▶ **Task brief**
Pull each line containing "triangle" out of the data and copy it.

================

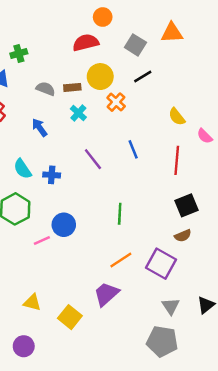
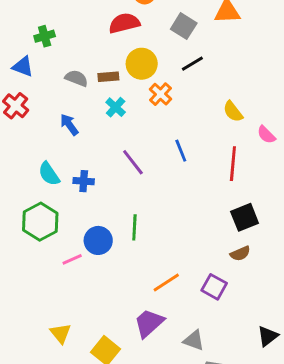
green line: (120, 214) -> (134, 227), moved
purple square: (161, 264) -> (214, 287), size x0.7
yellow triangle: (32, 302) -> (61, 333), turned 36
gray triangle: (171, 306) -> (194, 340), moved, turned -36

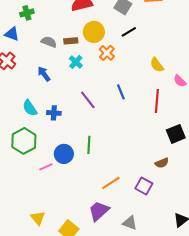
black square: (245, 217) -> (176, 134), moved

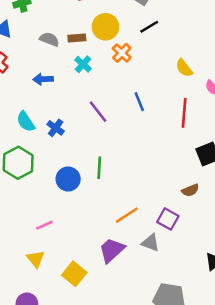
blue arrow: (44, 74) -> (43, 79), turned -56
blue cross: (54, 113) -> (56, 128), turned 32
pink line: (46, 167) -> (44, 225), moved
gray triangle: (130, 223) -> (150, 243), moved

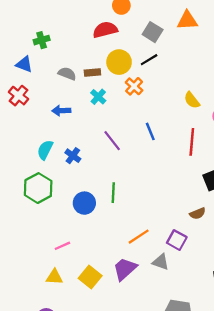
black line: (149, 27) -> (149, 60), moved
cyan semicircle: (26, 122) -> (45, 150), turned 60
yellow triangle: (36, 259) -> (54, 277), turned -48
yellow square: (74, 274) -> (90, 277), moved

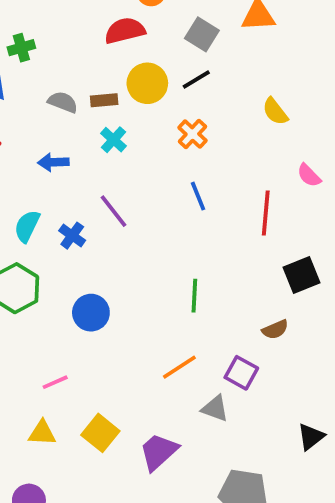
orange cross: (134, 86) -> (192, 134), moved
yellow semicircle: (192, 100) -> (275, 111), moved
purple line: (112, 141) -> (114, 211), moved
green line: (113, 193) -> (194, 296), moved
purple trapezoid: (125, 269) -> (159, 452), moved

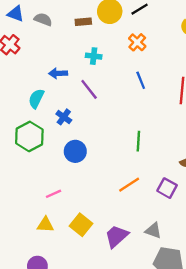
gray semicircle: (63, 102) -> (43, 19), moved
cyan cross: (114, 140) -> (94, 56), moved, turned -35
blue arrow: (53, 162) -> (58, 73), moved
blue cross: (72, 236) -> (64, 117), moved
gray triangle: (215, 408) -> (153, 231), moved

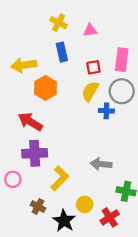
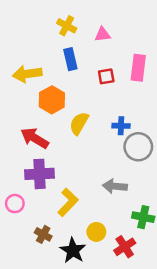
yellow semicircle: (90, 91) -> (79, 123), moved
gray circle: (122, 91) -> (138, 147), moved

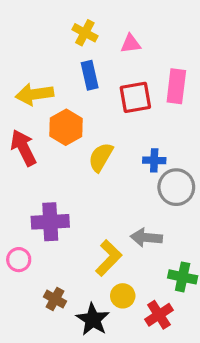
red square: (106, 76) -> (135, 97), size x1.5
red arrow: (35, 138) -> (23, 148), moved, turned 32
yellow L-shape: (68, 202) -> (109, 258), moved

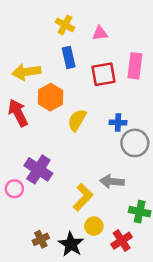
purple cross: (50, 222) -> (38, 169), turned 36
pink circle: (19, 260) -> (14, 189), moved
brown cross: (55, 299) -> (41, 239), moved, turned 35

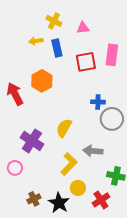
yellow arrow: (26, 72) -> (36, 41), moved, size x0.6
yellow semicircle: (77, 120) -> (64, 128), moved
pink circle: (14, 189) -> (15, 168), moved

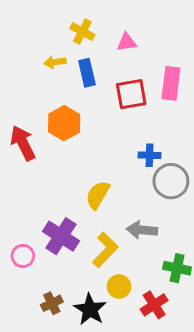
purple cross: (32, 141) -> (61, 236), moved

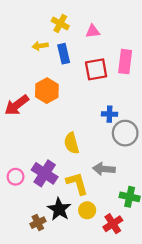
red arrow: (23, 143) -> (17, 105), turned -100
yellow semicircle: (98, 195) -> (71, 143), turned -45
yellow L-shape: (105, 250) -> (77, 183), turned -60
pink circle: (23, 256) -> (16, 177), moved
black star: (90, 309) -> (59, 209), moved

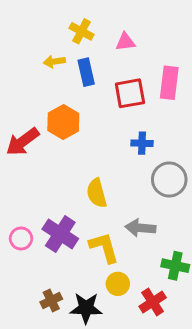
blue cross: (109, 114) -> (142, 143), moved
black star: (59, 209) -> (86, 308), moved, turned -30

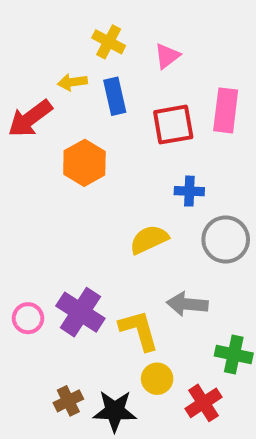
pink triangle: (125, 42) -> (167, 56), turned -30
red arrow: (23, 142) -> (30, 118), moved
yellow semicircle: (97, 193) -> (149, 240), moved, turned 80

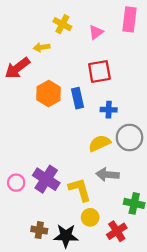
blue rectangle: (115, 96) -> (77, 98), moved
pink rectangle: (226, 110) -> (130, 19), moved
yellow semicircle: (149, 240) -> (99, 143), moved
brown cross: (68, 401) -> (39, 230), turned 35

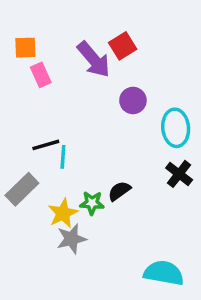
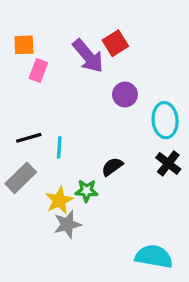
pink rectangle: (41, 75) -> (38, 70), turned 45
black line: (46, 145) -> (29, 138), moved
black semicircle: (119, 191) -> (112, 167), moved

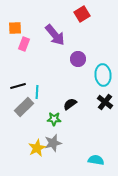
red square: (115, 43) -> (82, 14), moved
gray rectangle: (21, 178) -> (24, 107), moved
yellow star: (59, 200) -> (37, 148), moved
gray star: (67, 224) -> (53, 143), moved
cyan semicircle: (154, 256) -> (96, 160), size x0.7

================

▶ **Answer to this exercise**
yellow triangle: (32, 302) -> (61, 333), turned 36
gray triangle: (171, 306) -> (194, 340), moved, turned -36
gray triangle: (130, 223) -> (150, 243), moved
yellow triangle: (36, 259) -> (54, 277), turned -48
gray triangle: (215, 408) -> (153, 231), moved
pink triangle: (125, 42) -> (167, 56), turned -30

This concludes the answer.